### YOUR OBJECTIVE:
Set down exactly the lines from the first line of the records through the line that contains "red star: moved", and leave every picture out.

### Shape scene image sequences:
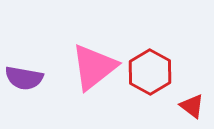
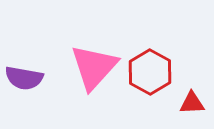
pink triangle: rotated 10 degrees counterclockwise
red triangle: moved 3 px up; rotated 40 degrees counterclockwise
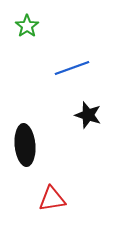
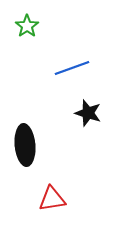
black star: moved 2 px up
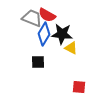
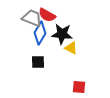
blue diamond: moved 4 px left, 1 px up
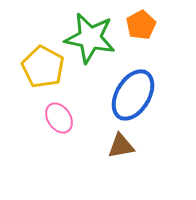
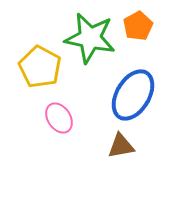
orange pentagon: moved 3 px left, 1 px down
yellow pentagon: moved 3 px left
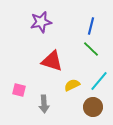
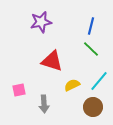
pink square: rotated 24 degrees counterclockwise
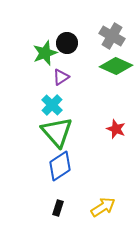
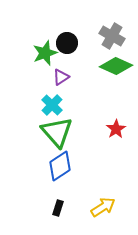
red star: rotated 18 degrees clockwise
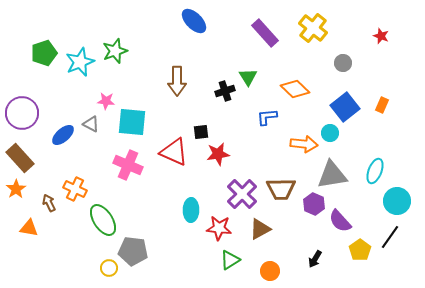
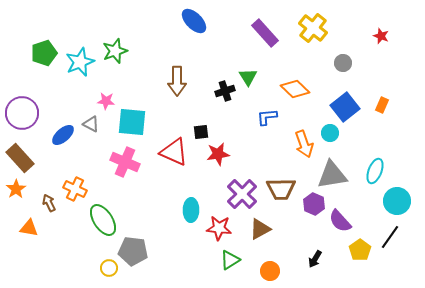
orange arrow at (304, 144): rotated 64 degrees clockwise
pink cross at (128, 165): moved 3 px left, 3 px up
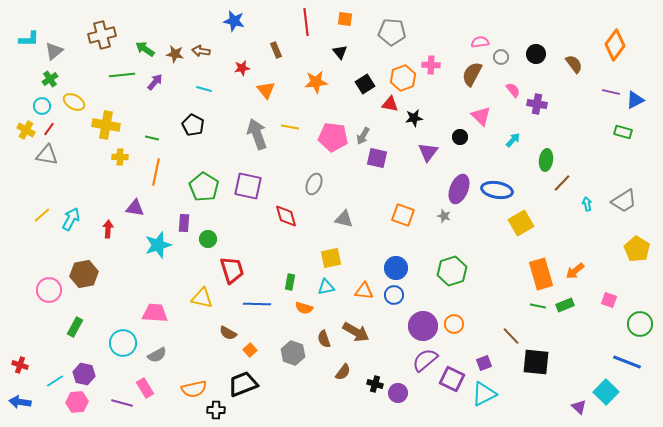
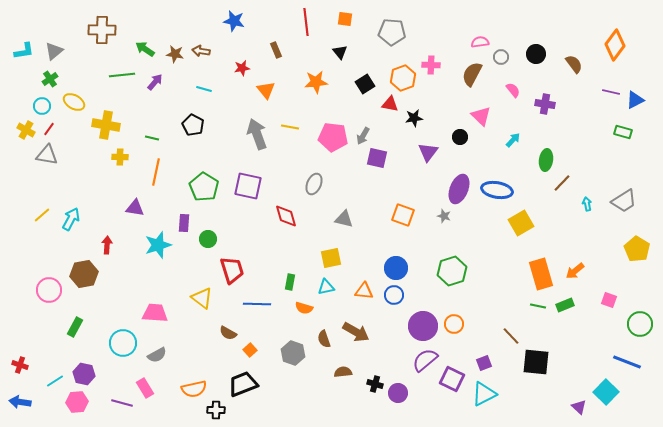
brown cross at (102, 35): moved 5 px up; rotated 16 degrees clockwise
cyan L-shape at (29, 39): moved 5 px left, 12 px down; rotated 10 degrees counterclockwise
purple cross at (537, 104): moved 8 px right
red arrow at (108, 229): moved 1 px left, 16 px down
yellow triangle at (202, 298): rotated 25 degrees clockwise
brown semicircle at (343, 372): rotated 132 degrees counterclockwise
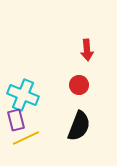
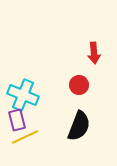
red arrow: moved 7 px right, 3 px down
purple rectangle: moved 1 px right
yellow line: moved 1 px left, 1 px up
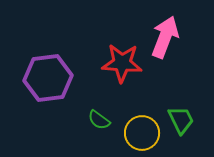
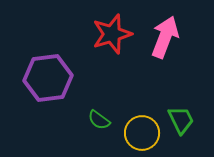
red star: moved 10 px left, 29 px up; rotated 21 degrees counterclockwise
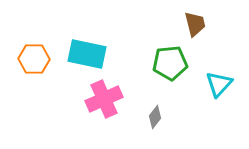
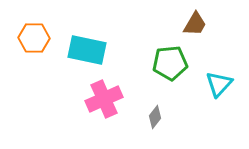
brown trapezoid: rotated 44 degrees clockwise
cyan rectangle: moved 4 px up
orange hexagon: moved 21 px up
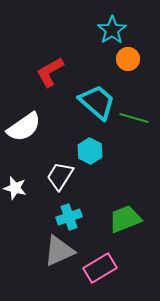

### ANSWER SPACE:
pink triangle: rotated 10 degrees counterclockwise
red triangle: moved 3 px up; rotated 40 degrees counterclockwise
black star: moved 2 px up
blue diamond: moved 4 px left, 1 px up
orange pentagon: moved 3 px left, 1 px down
yellow pentagon: moved 3 px left
pink square: rotated 24 degrees counterclockwise
red star: rotated 18 degrees clockwise
orange arrow at (304, 144): rotated 64 degrees clockwise
pink cross at (128, 165): moved 3 px left, 3 px up
brown cross at (102, 35): moved 5 px up; rotated 16 degrees clockwise
cyan L-shape at (29, 39): moved 5 px left, 12 px down; rotated 10 degrees counterclockwise
purple cross at (537, 104): moved 8 px right
red arrow at (108, 229): moved 1 px left, 16 px down
yellow triangle at (202, 298): rotated 25 degrees clockwise
brown semicircle at (343, 372): rotated 132 degrees counterclockwise
red arrow: moved 7 px right, 3 px down
purple rectangle: moved 1 px right
yellow line: moved 1 px left, 1 px up
red star: moved 10 px left, 29 px up; rotated 21 degrees counterclockwise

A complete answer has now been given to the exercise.